- _Exercise_
From the entries below, gather every line containing the string "right".

Segment Start: Extracted data

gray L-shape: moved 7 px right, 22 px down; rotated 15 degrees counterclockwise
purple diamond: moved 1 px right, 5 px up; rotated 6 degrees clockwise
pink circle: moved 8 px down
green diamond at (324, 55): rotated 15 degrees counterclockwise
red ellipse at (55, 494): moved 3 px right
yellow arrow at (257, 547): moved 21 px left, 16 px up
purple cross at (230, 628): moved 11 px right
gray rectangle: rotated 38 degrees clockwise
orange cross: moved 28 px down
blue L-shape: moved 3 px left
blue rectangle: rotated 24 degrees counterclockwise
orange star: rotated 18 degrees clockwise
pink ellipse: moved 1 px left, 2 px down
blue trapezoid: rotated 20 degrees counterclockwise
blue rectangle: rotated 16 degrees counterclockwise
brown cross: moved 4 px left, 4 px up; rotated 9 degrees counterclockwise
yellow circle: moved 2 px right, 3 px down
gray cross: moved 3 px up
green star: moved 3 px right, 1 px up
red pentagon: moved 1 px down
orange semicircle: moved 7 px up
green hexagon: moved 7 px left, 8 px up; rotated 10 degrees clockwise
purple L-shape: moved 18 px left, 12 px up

Segment End: Extracted data

- _Written response_
gray L-shape: moved 7 px right, 22 px down; rotated 15 degrees counterclockwise
purple diamond: moved 1 px right, 5 px up; rotated 6 degrees clockwise
red ellipse at (55, 494): moved 3 px right
purple cross at (230, 628): moved 11 px right
yellow circle: moved 2 px right, 3 px down
green star: moved 3 px right, 1 px up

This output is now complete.